Data for analysis:
== Segment start ==
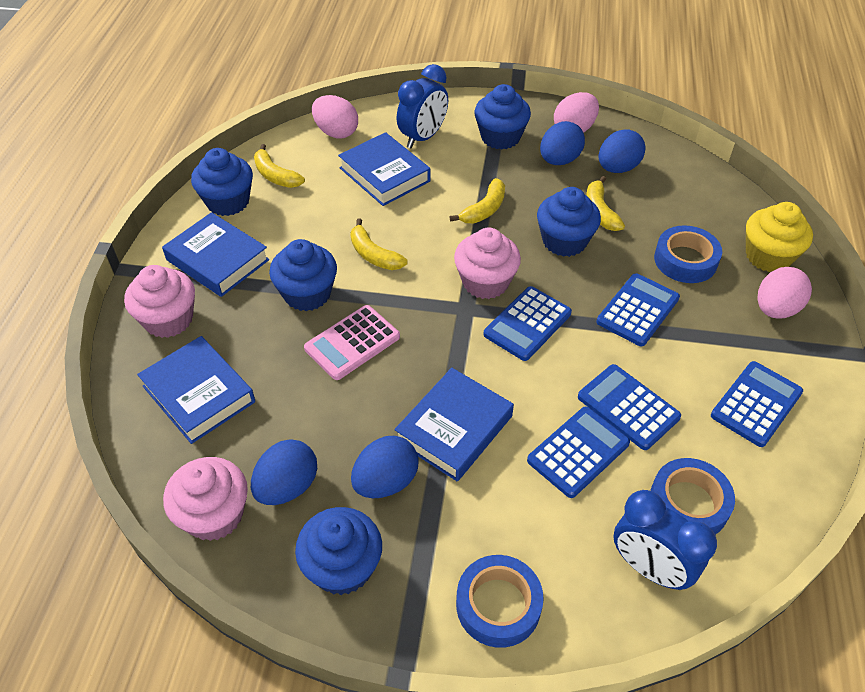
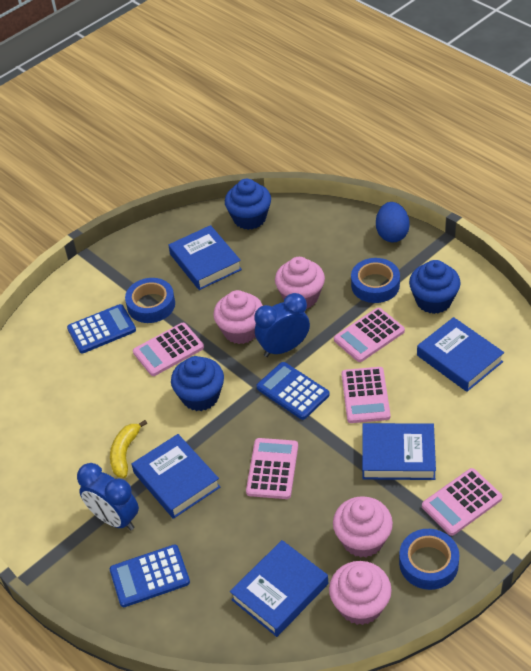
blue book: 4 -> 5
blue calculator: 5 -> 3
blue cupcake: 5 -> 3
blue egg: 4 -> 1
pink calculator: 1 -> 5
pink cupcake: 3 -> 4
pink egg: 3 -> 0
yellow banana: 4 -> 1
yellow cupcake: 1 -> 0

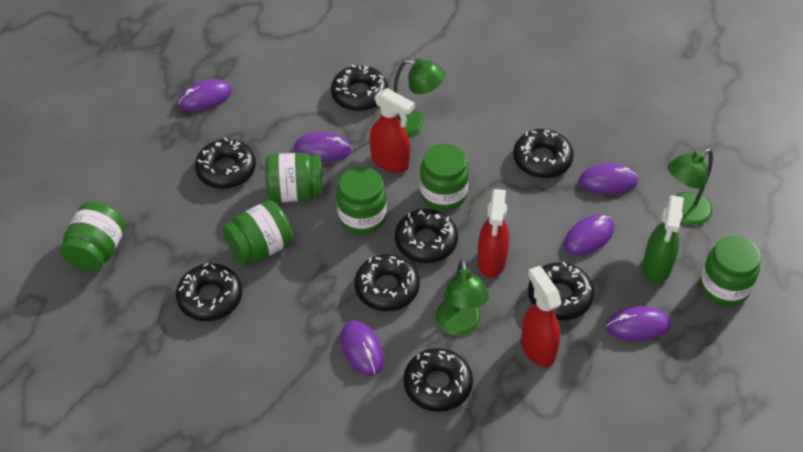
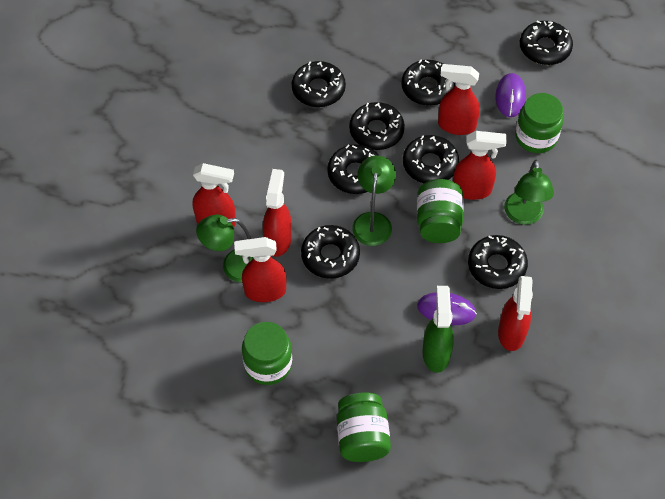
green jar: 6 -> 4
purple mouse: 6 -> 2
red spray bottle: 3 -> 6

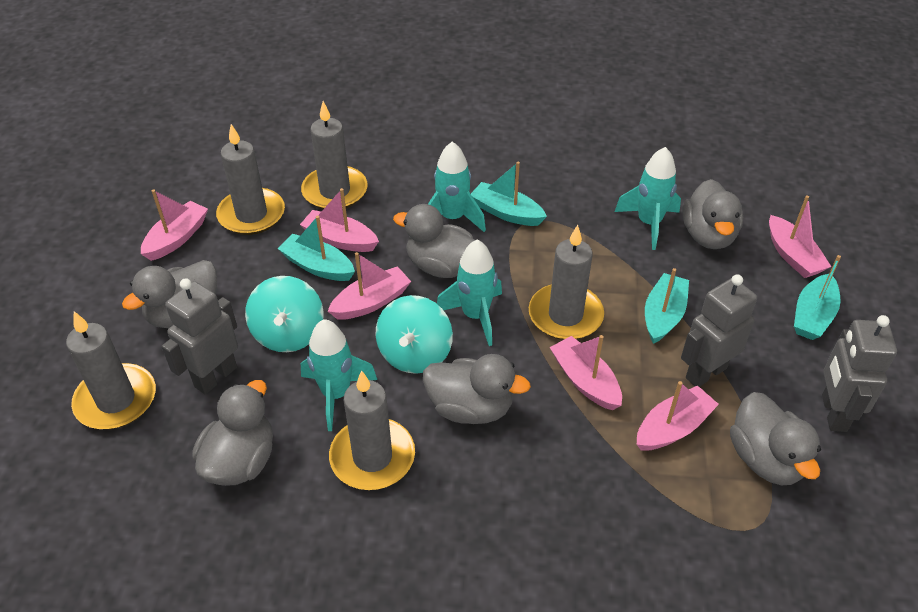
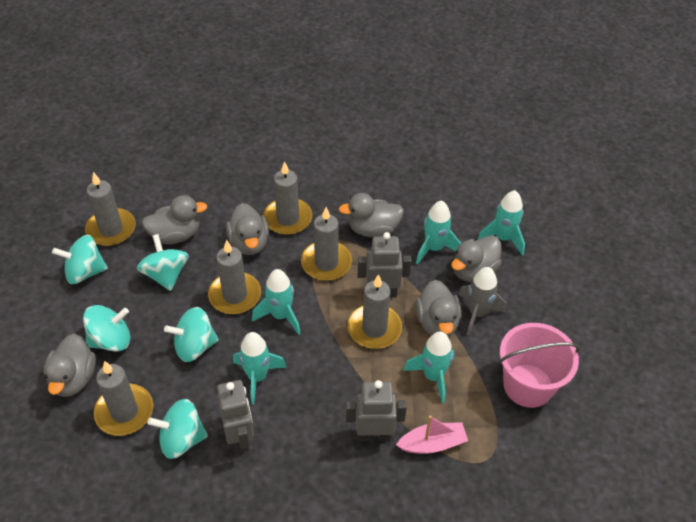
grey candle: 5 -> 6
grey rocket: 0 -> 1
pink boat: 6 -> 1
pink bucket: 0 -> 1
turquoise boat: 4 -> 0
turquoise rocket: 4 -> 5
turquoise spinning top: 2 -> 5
== Segment end ==
Work instructions:
Retype exactly, please, the span from the line holding "purple mouse: 6 -> 2" through the closing line of the data, both ends included, without the pictures.

Output:
purple mouse: 6 -> 2
red spray bottle: 3 -> 6

grey candle: 5 -> 6
grey rocket: 0 -> 1
pink boat: 6 -> 1
pink bucket: 0 -> 1
turquoise boat: 4 -> 0
turquoise rocket: 4 -> 5
turquoise spinning top: 2 -> 5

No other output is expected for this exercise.